Every line in the data below from the one containing "Someone put down the spool" down to the one containing "Someone took away the boat", both included, must be retyped exactly; no other line is to appear.

=== Section Start ===

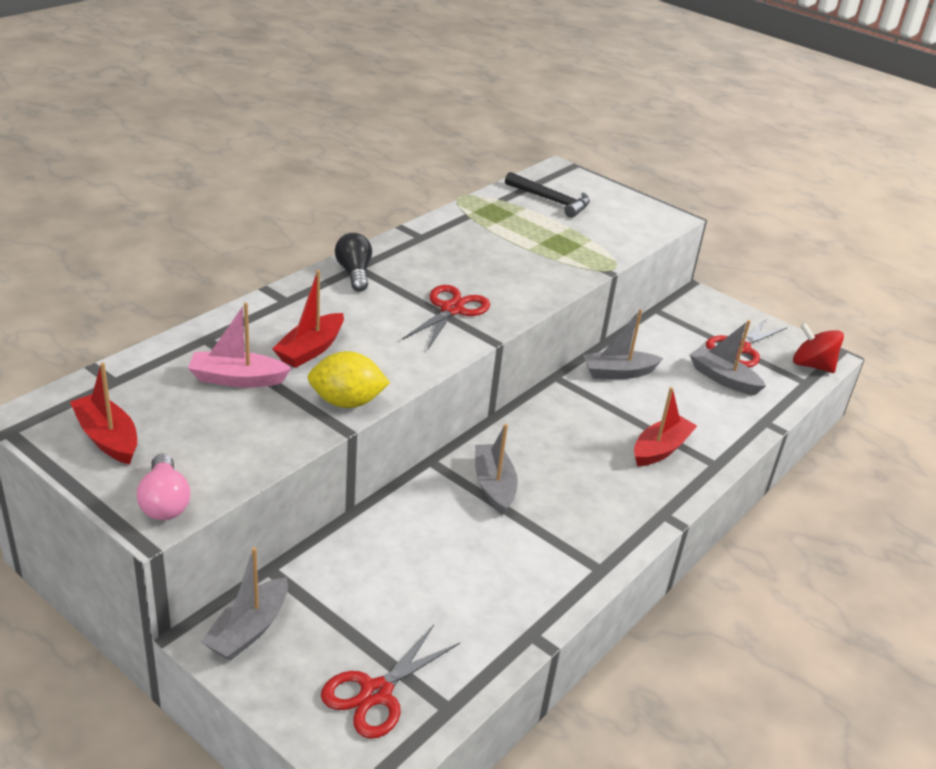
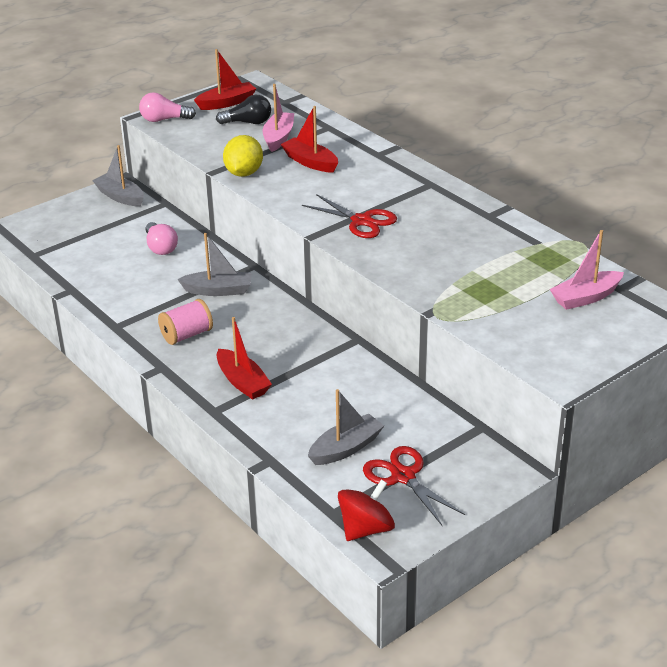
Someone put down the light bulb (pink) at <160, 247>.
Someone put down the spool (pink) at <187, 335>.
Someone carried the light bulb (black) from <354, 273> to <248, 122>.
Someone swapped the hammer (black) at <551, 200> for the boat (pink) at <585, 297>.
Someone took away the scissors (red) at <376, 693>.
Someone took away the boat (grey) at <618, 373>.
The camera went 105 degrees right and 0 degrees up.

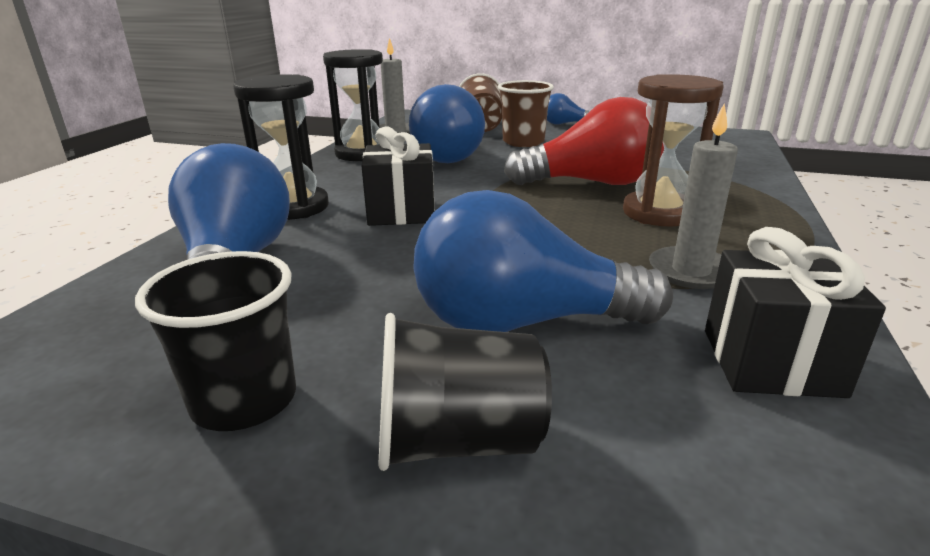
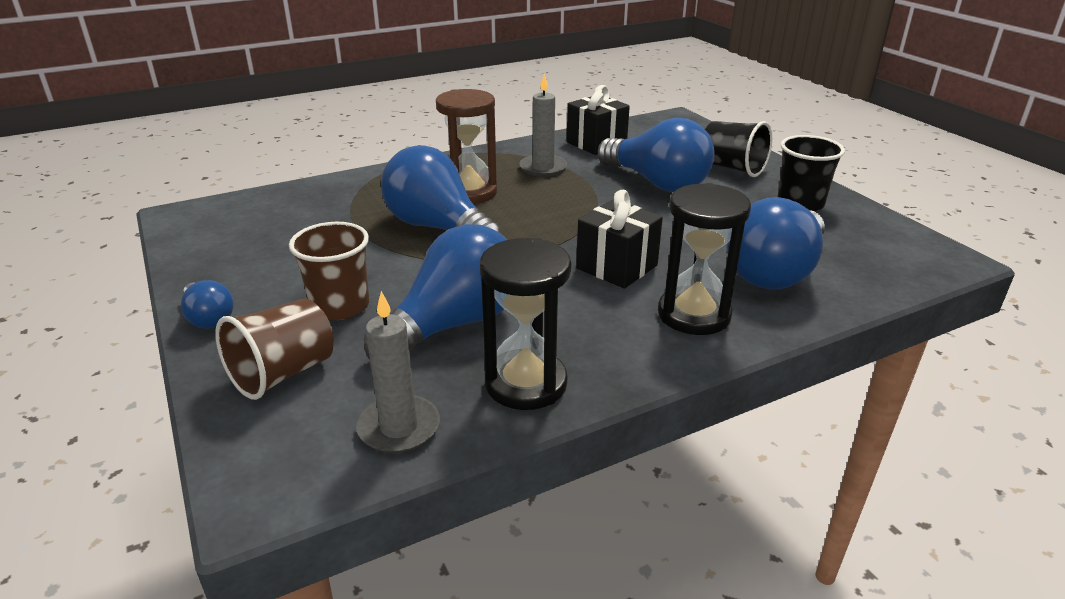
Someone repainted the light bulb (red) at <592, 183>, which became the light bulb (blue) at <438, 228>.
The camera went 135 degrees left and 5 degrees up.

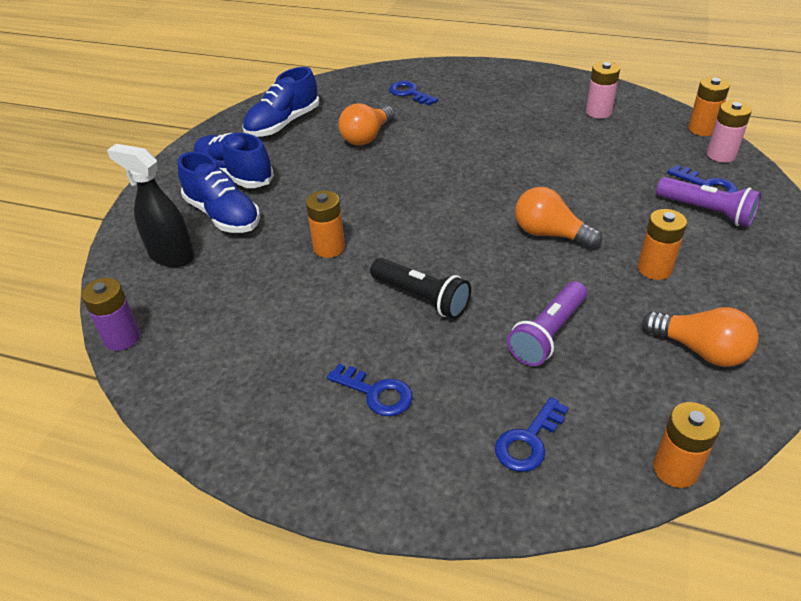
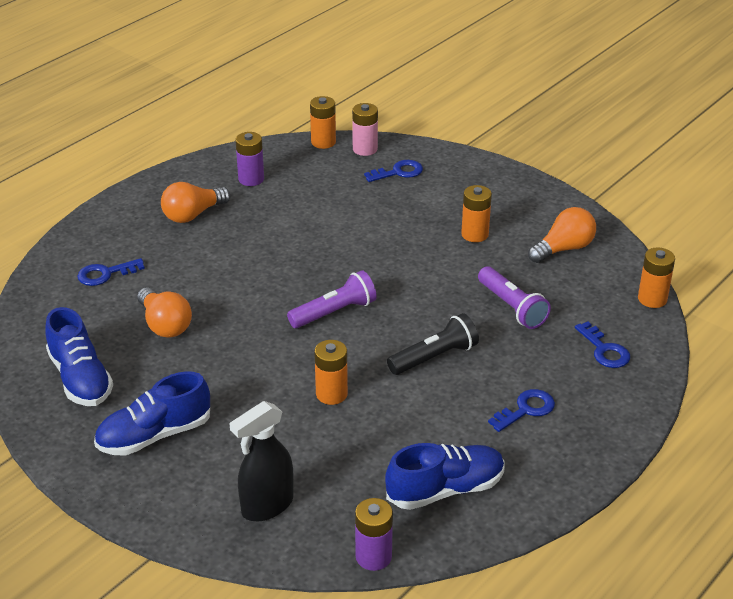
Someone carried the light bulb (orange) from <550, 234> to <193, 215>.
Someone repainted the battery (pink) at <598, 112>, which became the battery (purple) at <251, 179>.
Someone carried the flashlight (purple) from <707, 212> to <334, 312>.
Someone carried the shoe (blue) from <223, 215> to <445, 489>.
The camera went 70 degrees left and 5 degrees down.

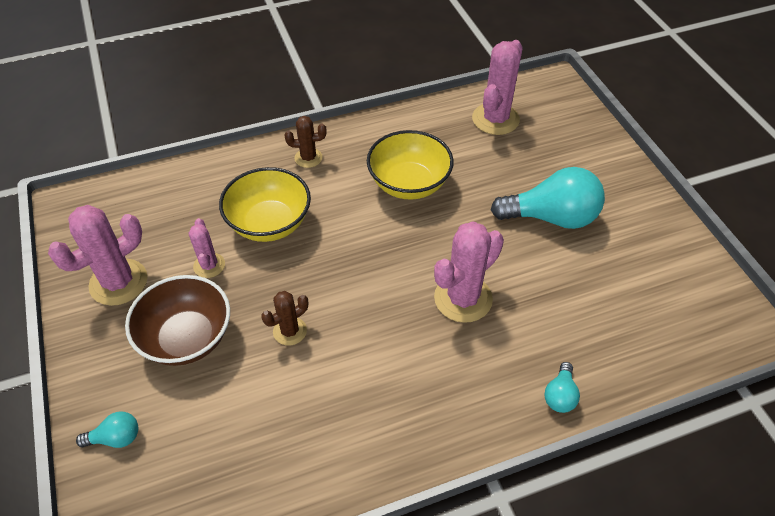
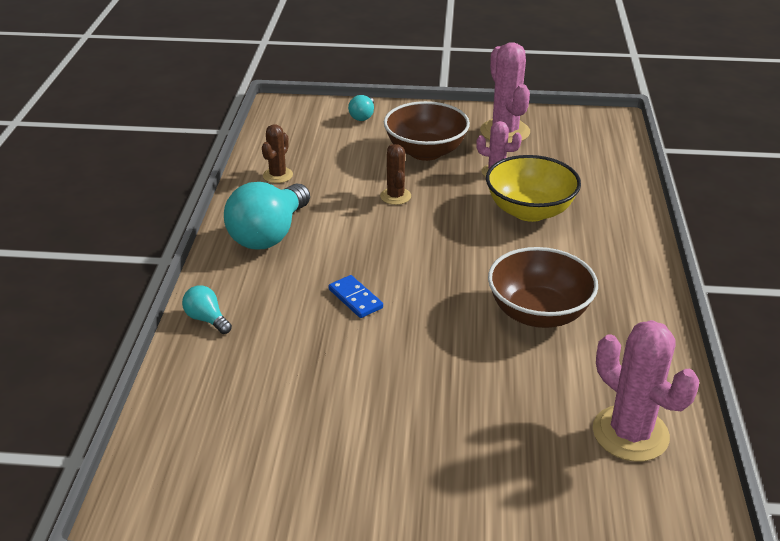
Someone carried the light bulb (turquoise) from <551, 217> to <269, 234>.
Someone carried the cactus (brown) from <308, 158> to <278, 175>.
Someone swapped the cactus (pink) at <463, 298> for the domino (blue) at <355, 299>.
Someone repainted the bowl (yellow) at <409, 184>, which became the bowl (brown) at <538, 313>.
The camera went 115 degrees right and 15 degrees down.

=== Section End ===

Exercise response:
Someone put down the spool (pink) at <187, 335>.
Someone carried the light bulb (black) from <354, 273> to <248, 122>.
Someone swapped the hammer (black) at <551, 200> for the boat (pink) at <585, 297>.
Someone took away the scissors (red) at <376, 693>.
Someone took away the boat (grey) at <618, 373>.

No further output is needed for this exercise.